▸ Modification records
##############################

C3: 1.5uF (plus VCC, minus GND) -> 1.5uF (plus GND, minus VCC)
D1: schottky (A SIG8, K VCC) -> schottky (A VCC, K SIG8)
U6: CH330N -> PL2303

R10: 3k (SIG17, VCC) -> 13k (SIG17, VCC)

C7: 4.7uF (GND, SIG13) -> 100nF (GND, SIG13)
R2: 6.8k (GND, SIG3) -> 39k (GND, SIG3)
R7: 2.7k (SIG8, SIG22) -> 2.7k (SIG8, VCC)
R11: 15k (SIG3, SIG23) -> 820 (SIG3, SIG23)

##############################

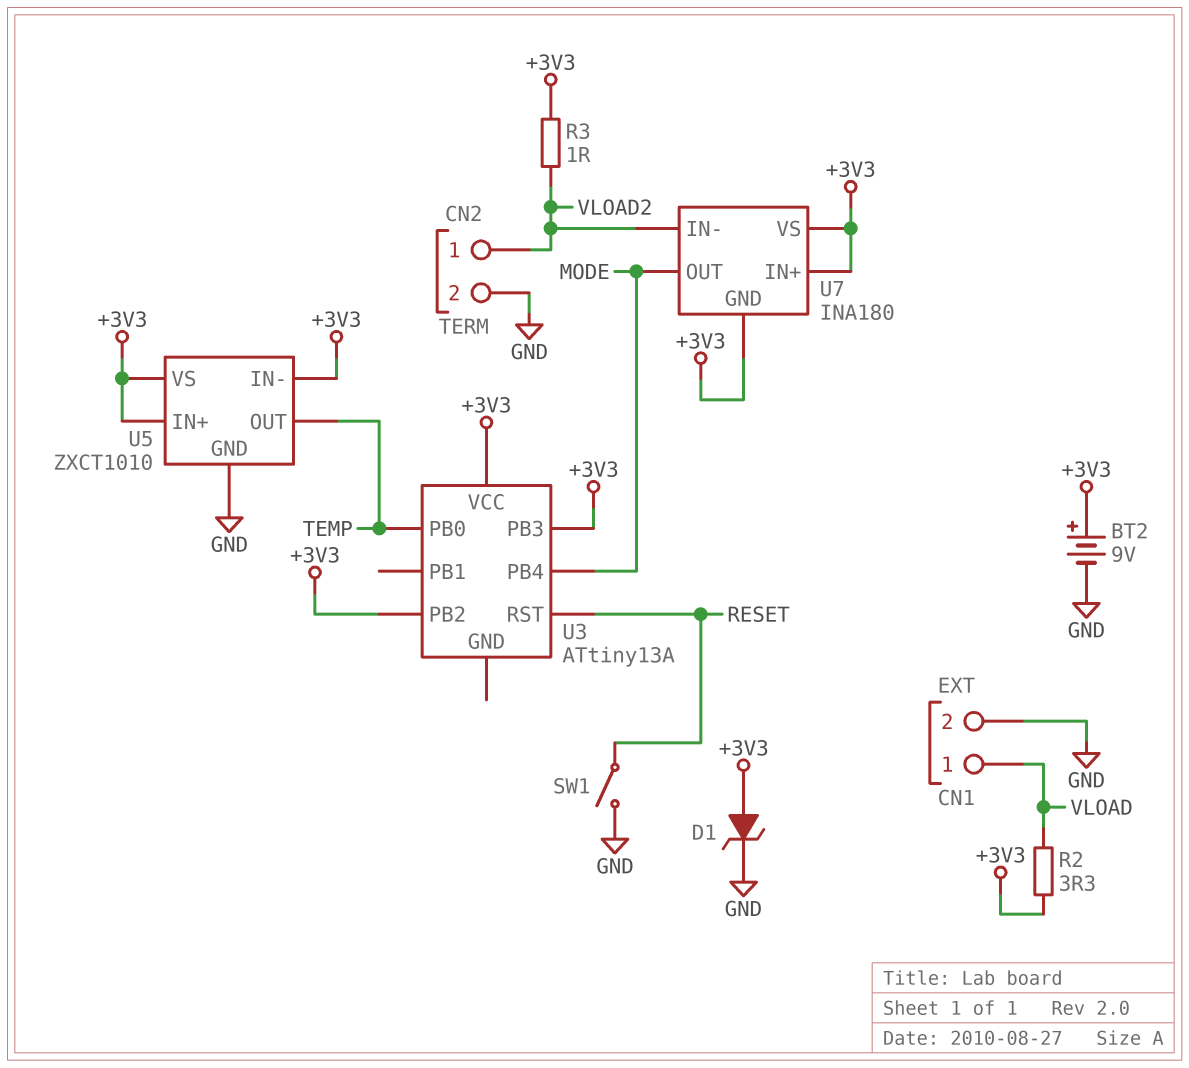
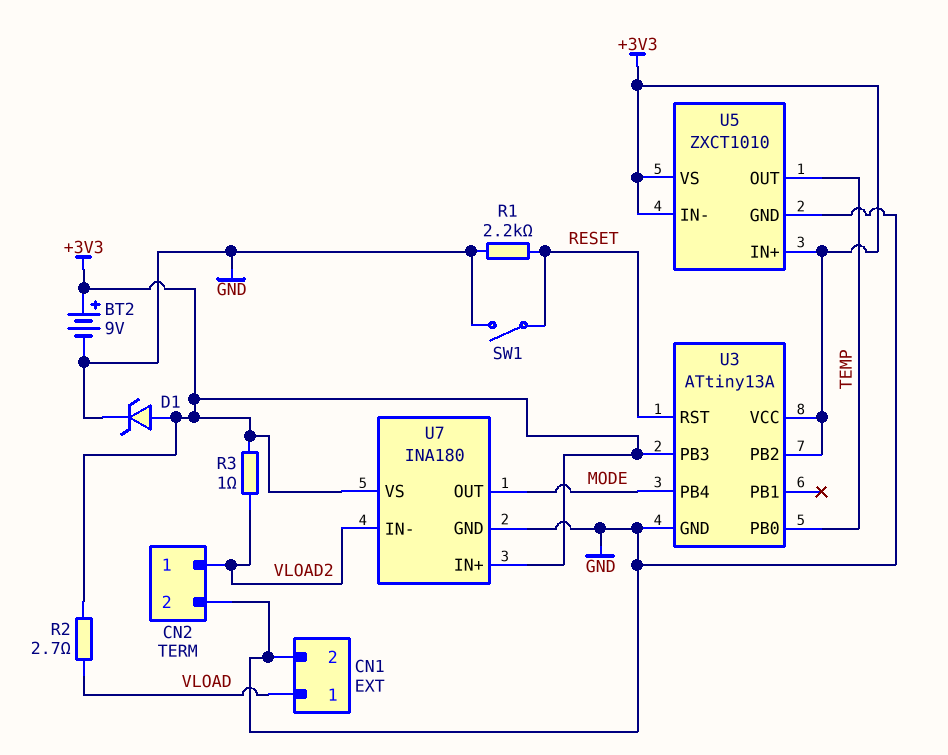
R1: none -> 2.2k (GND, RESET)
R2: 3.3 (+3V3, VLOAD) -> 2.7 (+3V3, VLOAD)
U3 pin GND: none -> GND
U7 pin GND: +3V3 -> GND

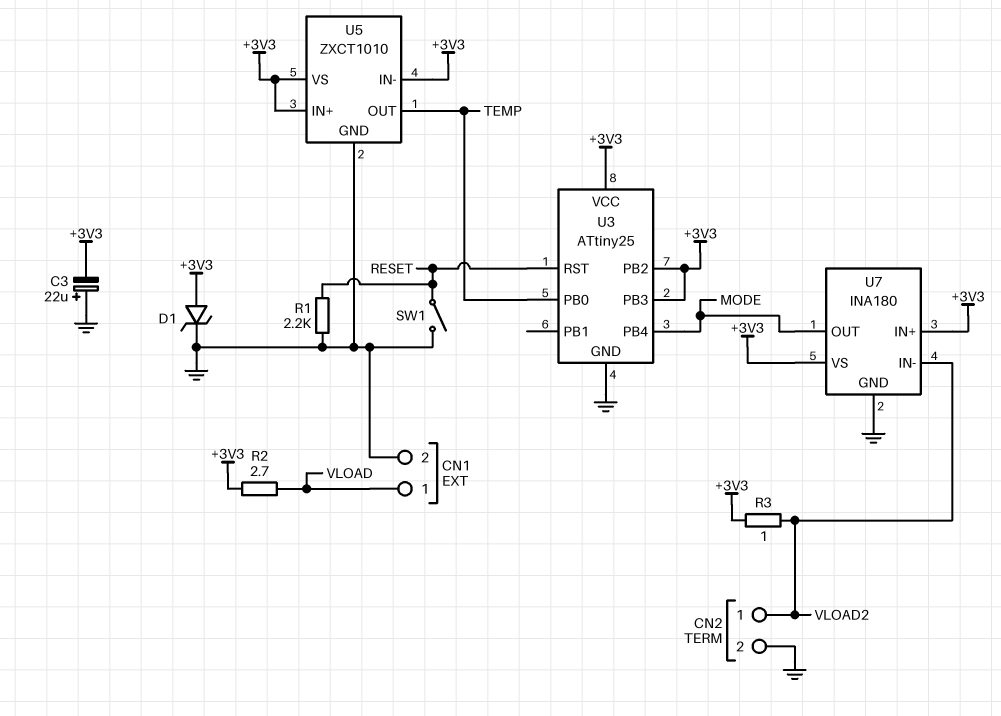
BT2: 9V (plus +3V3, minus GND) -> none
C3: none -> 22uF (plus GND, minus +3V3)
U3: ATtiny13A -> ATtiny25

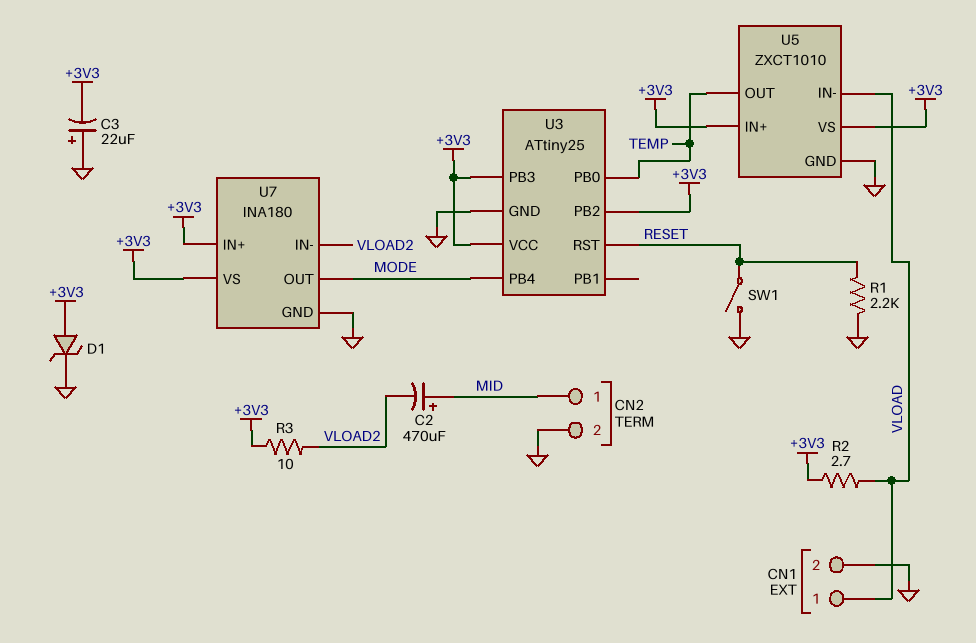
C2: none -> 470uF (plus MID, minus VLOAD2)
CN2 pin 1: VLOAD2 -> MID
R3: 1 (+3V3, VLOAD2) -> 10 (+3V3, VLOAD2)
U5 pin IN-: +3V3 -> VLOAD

##############################

▸ AIM OF THE TASK
No picture is to be printed. Output exactly the lines above from the line containing "U3: ATtiny13A -> ATtiny25" through the line containing "U5 pin IN-: +3V3 -> VLOAD".

▸ WRITTEN ANSWER
U3: ATtiny13A -> ATtiny25

C2: none -> 470uF (plus MID, minus VLOAD2)
CN2 pin 1: VLOAD2 -> MID
R3: 1 (+3V3, VLOAD2) -> 10 (+3V3, VLOAD2)
U5 pin IN-: +3V3 -> VLOAD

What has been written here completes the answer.